[Provided records Boundary: Start]
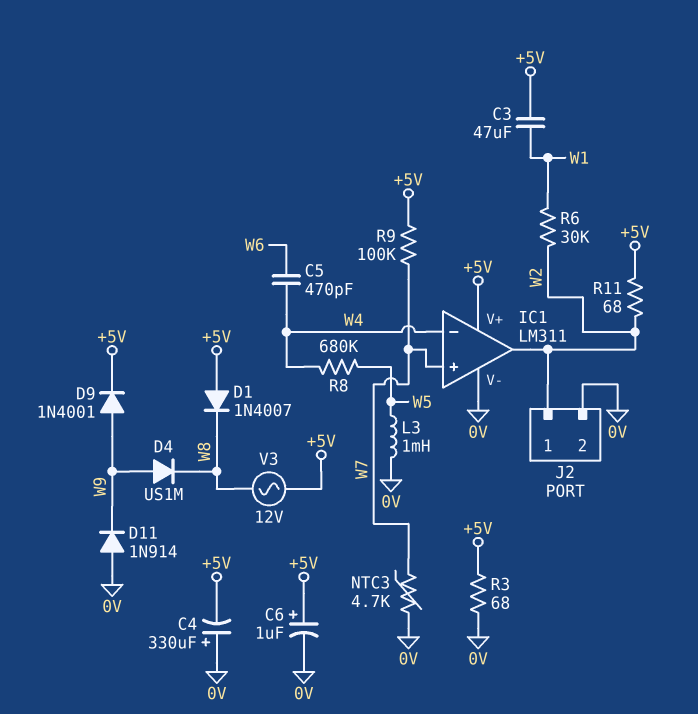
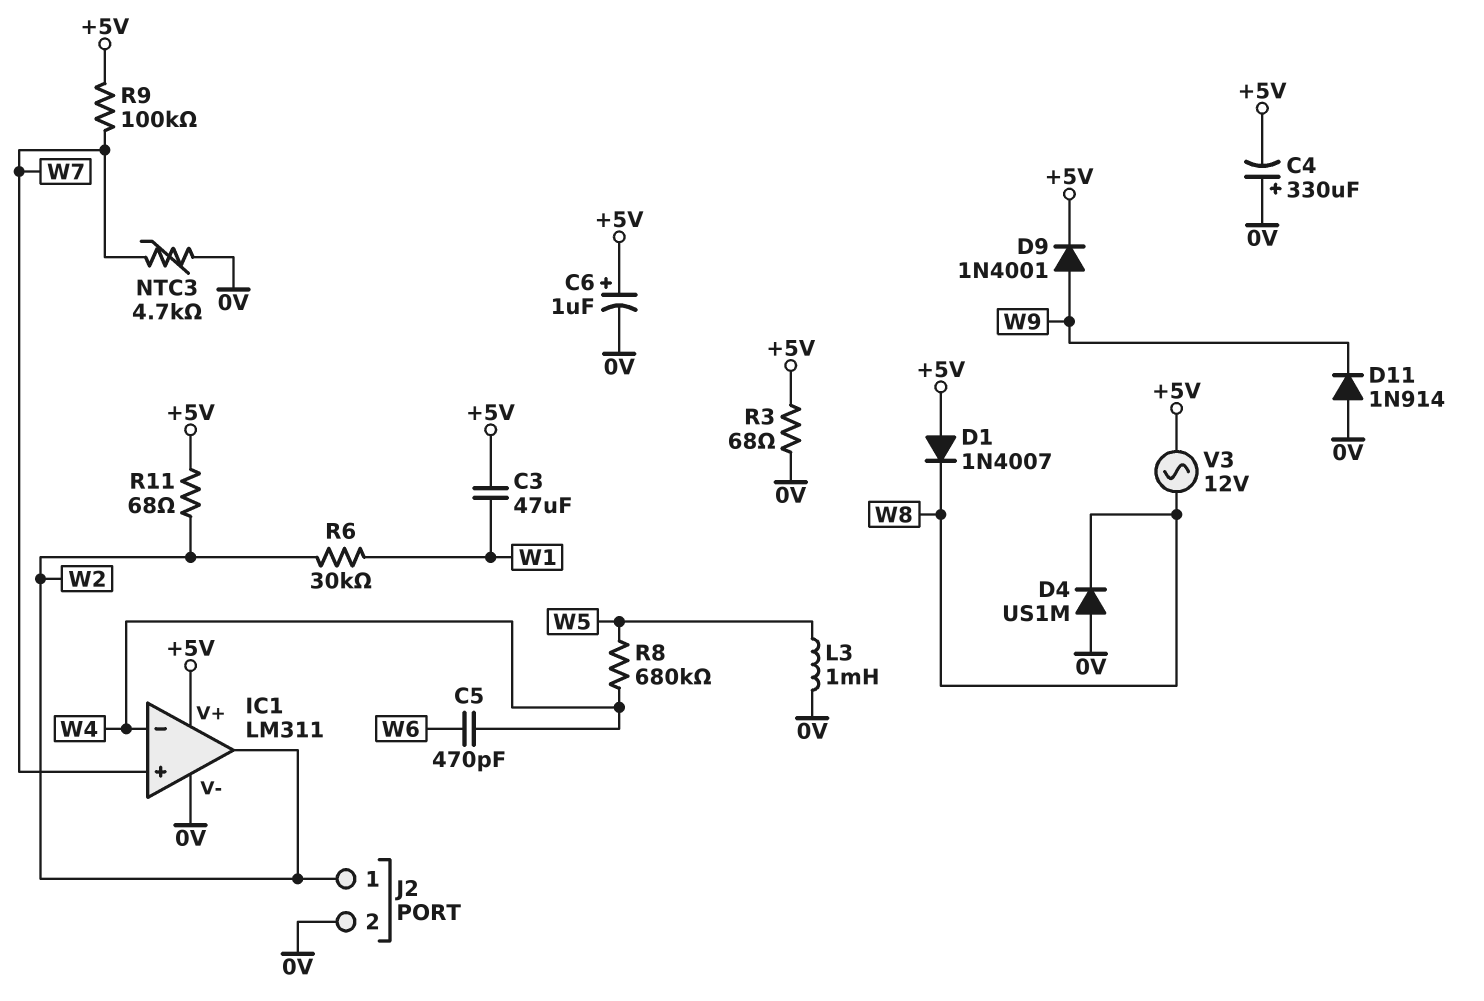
D4: diode US1M (A W9, K W8) -> diode US1M (A 0V, K W8)

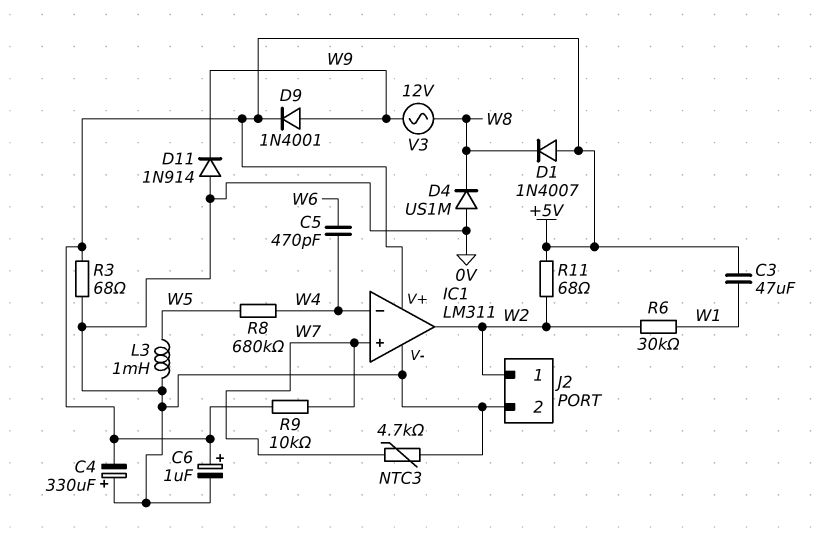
R9: 100k (+5V, W7) -> 10k (+5V, W7)
V3: AC 12V (+5V, W8) -> AC 12V (W8, W9)

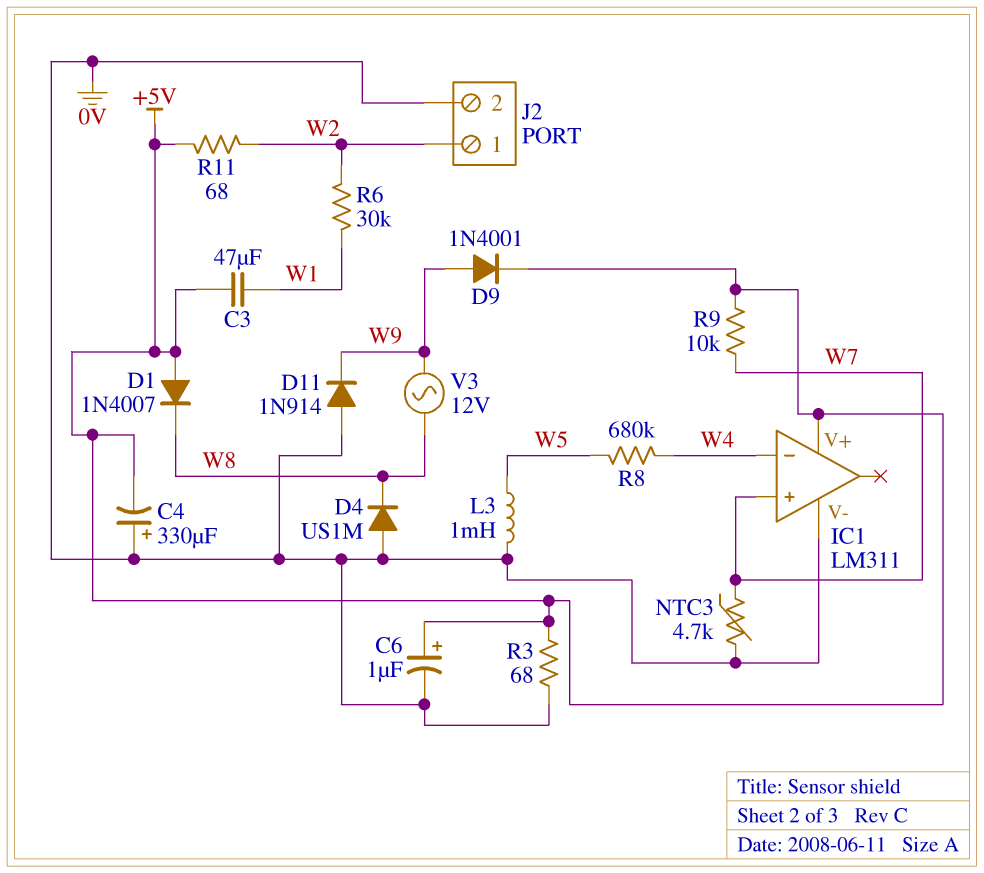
C5: 470pF (W4, W6) -> none
IC1 pin out: W2 -> none

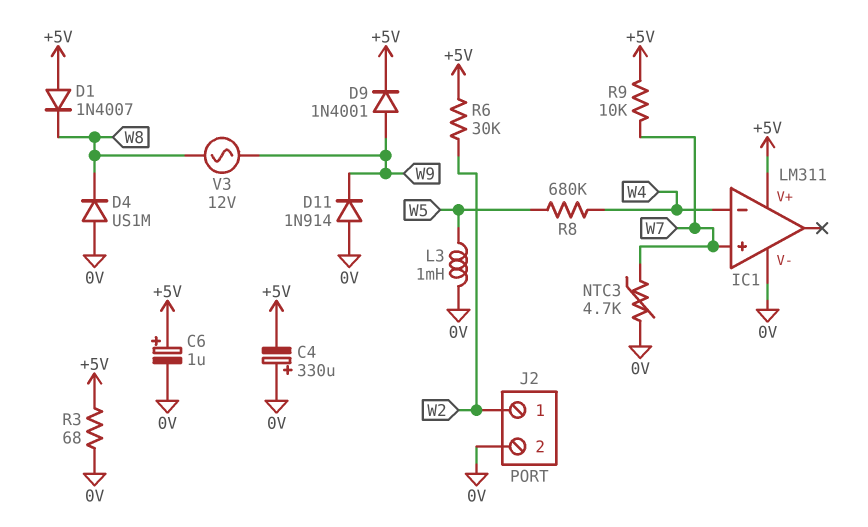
C3: 47uF (+5V, W1) -> none
R6: 30k (W1, W2) -> 30k (+5V, W2)
R11: 68 (+5V, W2) -> none

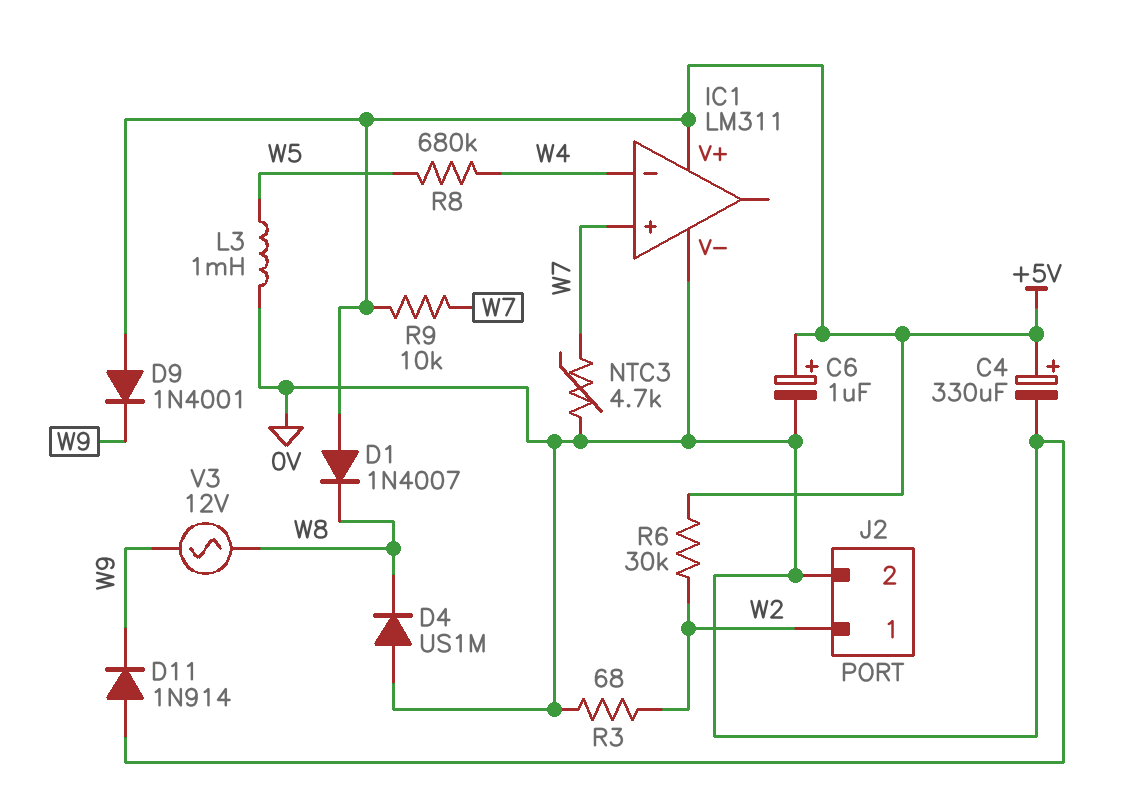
C4: 330uF (plus 0V, minus +5V) -> 330uF (plus +5V, minus 0V)
D9: diode 1N4001 (A W9, K +5V) -> diode 1N4001 (A +5V, K W9)
R3: 68 (+5V, 0V) -> 68 (0V, W2)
[Provided records Boundary: End]
### Activity
The entries need to be restated exactly, and their pictures left out.

### Solution for this task
D4: diode US1M (A W9, K W8) -> diode US1M (A 0V, K W8)

R9: 100k (+5V, W7) -> 10k (+5V, W7)
V3: AC 12V (+5V, W8) -> AC 12V (W8, W9)

C5: 470pF (W4, W6) -> none
IC1 pin out: W2 -> none

C3: 47uF (+5V, W1) -> none
R6: 30k (W1, W2) -> 30k (+5V, W2)
R11: 68 (+5V, W2) -> none

C4: 330uF (plus 0V, minus +5V) -> 330uF (plus +5V, minus 0V)
D9: diode 1N4001 (A W9, K +5V) -> diode 1N4001 (A +5V, K W9)
R3: 68 (+5V, 0V) -> 68 (0V, W2)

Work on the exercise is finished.